=== PROBLEM ===
Examine each line in the records below for the word "clock". Report how many lines contain it, and nothing else.

=== SOURCE DATA ===
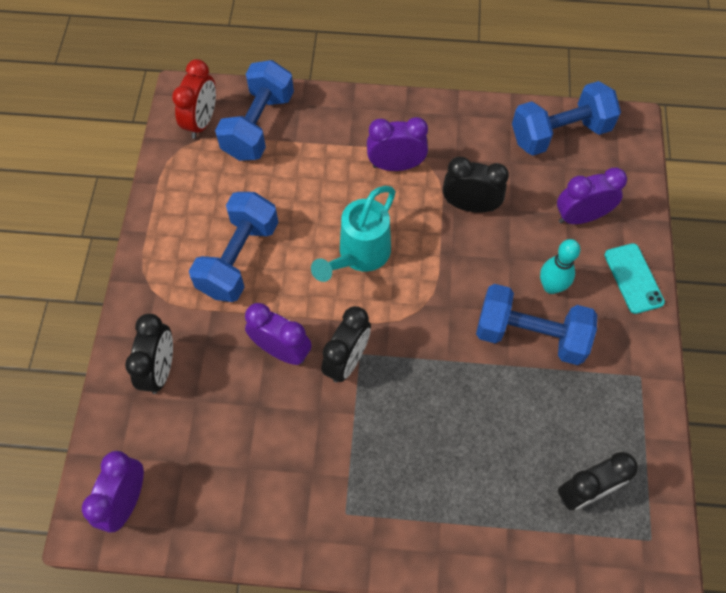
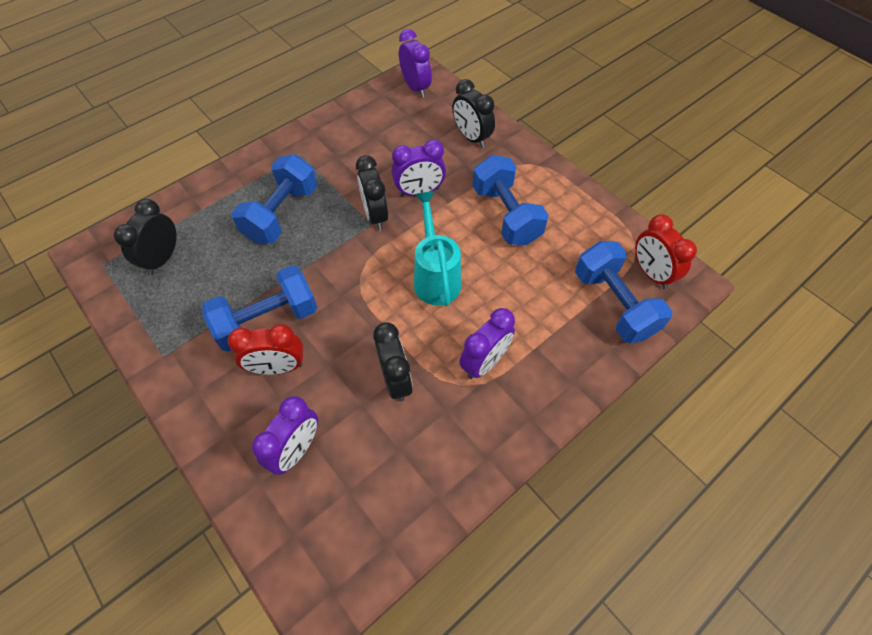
camera: 135 degrees right, 5 degrees down
(470, 205) = (395, 379): black clock -> black clock turned 75 degrees counterclockwise
(551, 286) = (278, 367): turquoise bowling pin -> red clock
(560, 133) = (381, 524): blue dumbbell -> blue dumbbell (282, 214)
(633, 278) = (213, 430): turquoise phone -> none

=== WRITTEN SOLUTION ===
2